_Problem requirements_:
Retype all of the data shown below, keeping every character the same.

_Data items_:
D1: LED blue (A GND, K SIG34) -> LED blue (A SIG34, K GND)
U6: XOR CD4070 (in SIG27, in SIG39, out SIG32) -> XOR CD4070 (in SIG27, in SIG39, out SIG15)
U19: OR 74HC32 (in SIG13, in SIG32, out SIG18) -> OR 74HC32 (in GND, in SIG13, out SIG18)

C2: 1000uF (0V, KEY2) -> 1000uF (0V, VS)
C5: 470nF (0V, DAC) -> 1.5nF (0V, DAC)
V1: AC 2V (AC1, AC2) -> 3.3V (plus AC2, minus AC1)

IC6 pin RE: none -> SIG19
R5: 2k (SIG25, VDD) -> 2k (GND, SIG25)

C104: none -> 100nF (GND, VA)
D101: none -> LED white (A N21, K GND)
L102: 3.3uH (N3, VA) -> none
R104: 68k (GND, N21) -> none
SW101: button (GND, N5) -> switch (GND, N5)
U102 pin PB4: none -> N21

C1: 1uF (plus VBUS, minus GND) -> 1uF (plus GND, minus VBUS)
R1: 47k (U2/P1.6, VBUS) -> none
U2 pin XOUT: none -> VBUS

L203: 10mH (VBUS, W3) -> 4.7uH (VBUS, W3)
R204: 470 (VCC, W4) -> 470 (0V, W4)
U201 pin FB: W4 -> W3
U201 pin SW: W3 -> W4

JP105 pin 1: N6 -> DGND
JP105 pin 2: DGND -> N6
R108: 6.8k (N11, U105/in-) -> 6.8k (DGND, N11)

_Exercise result_:
D1: LED blue (A GND, K SIG34) -> LED blue (A SIG34, K GND)
U6: XOR CD4070 (in SIG27, in SIG39, out SIG32) -> XOR CD4070 (in SIG27, in SIG39, out SIG15)
U19: OR 74HC32 (in SIG13, in SIG32, out SIG18) -> OR 74HC32 (in GND, in SIG13, out SIG18)

C2: 1000uF (0V, KEY2) -> 1000uF (0V, VS)
C5: 470nF (0V, DAC) -> 1.5nF (0V, DAC)
V1: AC 2V (AC1, AC2) -> 3.3V (plus AC2, minus AC1)

IC6 pin RE: none -> SIG19
R5: 2k (SIG25, VDD) -> 2k (GND, SIG25)

C104: none -> 100nF (GND, VA)
D101: none -> LED white (A N21, K GND)
L102: 3.3uH (N3, VA) -> none
R104: 68k (GND, N21) -> none
SW101: button (GND, N5) -> switch (GND, N5)
U102 pin PB4: none -> N21

C1: 1uF (plus VBUS, minus GND) -> 1uF (plus GND, minus VBUS)
R1: 47k (U2/P1.6, VBUS) -> none
U2 pin XOUT: none -> VBUS

L203: 10mH (VBUS, W3) -> 4.7uH (VBUS, W3)
R204: 470 (VCC, W4) -> 470 (0V, W4)
U201 pin FB: W4 -> W3
U201 pin SW: W3 -> W4

JP105 pin 1: N6 -> DGND
JP105 pin 2: DGND -> N6
R108: 6.8k (N11, U105/in-) -> 6.8k (DGND, N11)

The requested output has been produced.